> _PROVIDED ENTRIES_:
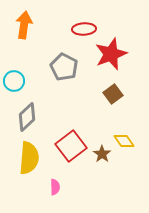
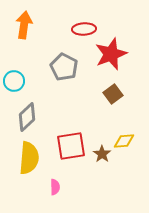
yellow diamond: rotated 60 degrees counterclockwise
red square: rotated 28 degrees clockwise
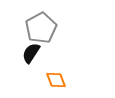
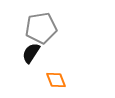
gray pentagon: rotated 20 degrees clockwise
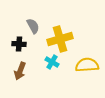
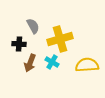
brown arrow: moved 10 px right, 8 px up
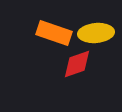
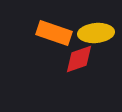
red diamond: moved 2 px right, 5 px up
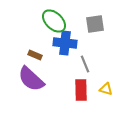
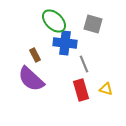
gray square: moved 2 px left; rotated 24 degrees clockwise
brown rectangle: rotated 40 degrees clockwise
gray line: moved 1 px left
red rectangle: rotated 15 degrees counterclockwise
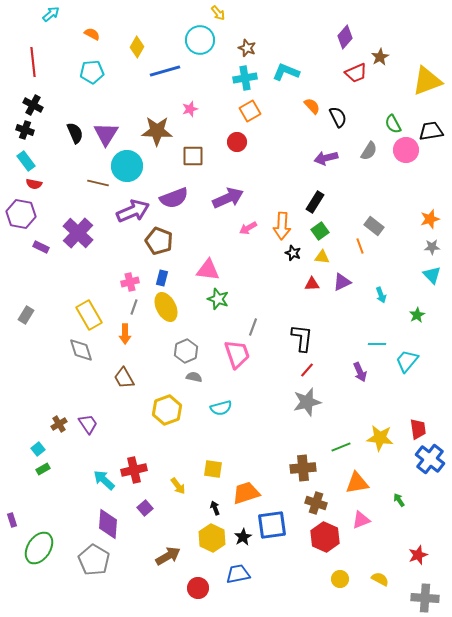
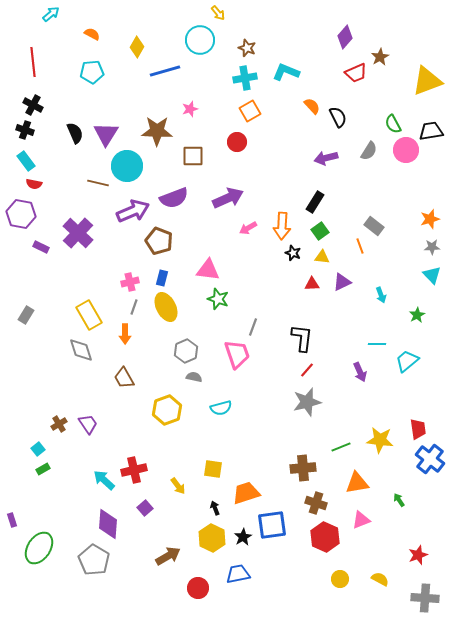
cyan trapezoid at (407, 361): rotated 10 degrees clockwise
yellow star at (380, 438): moved 2 px down
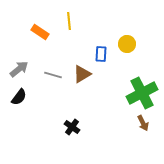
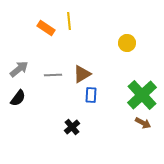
orange rectangle: moved 6 px right, 4 px up
yellow circle: moved 1 px up
blue rectangle: moved 10 px left, 41 px down
gray line: rotated 18 degrees counterclockwise
green cross: moved 2 px down; rotated 16 degrees counterclockwise
black semicircle: moved 1 px left, 1 px down
brown arrow: rotated 35 degrees counterclockwise
black cross: rotated 14 degrees clockwise
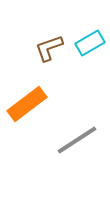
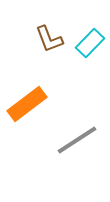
cyan rectangle: rotated 16 degrees counterclockwise
brown L-shape: moved 9 px up; rotated 92 degrees counterclockwise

> _EXERCISE OBJECTIVE_:
Pictures should be omitted. Please return exactly the lines from the line that holds "black semicircle: moved 1 px left, 1 px down" through the end of the records.

> _RESPONSE TO THIS EXERCISE_:
black semicircle: moved 1 px left, 1 px down
brown arrow: rotated 35 degrees counterclockwise
black cross: rotated 14 degrees clockwise
cyan rectangle: rotated 16 degrees counterclockwise
brown L-shape: moved 9 px up; rotated 92 degrees counterclockwise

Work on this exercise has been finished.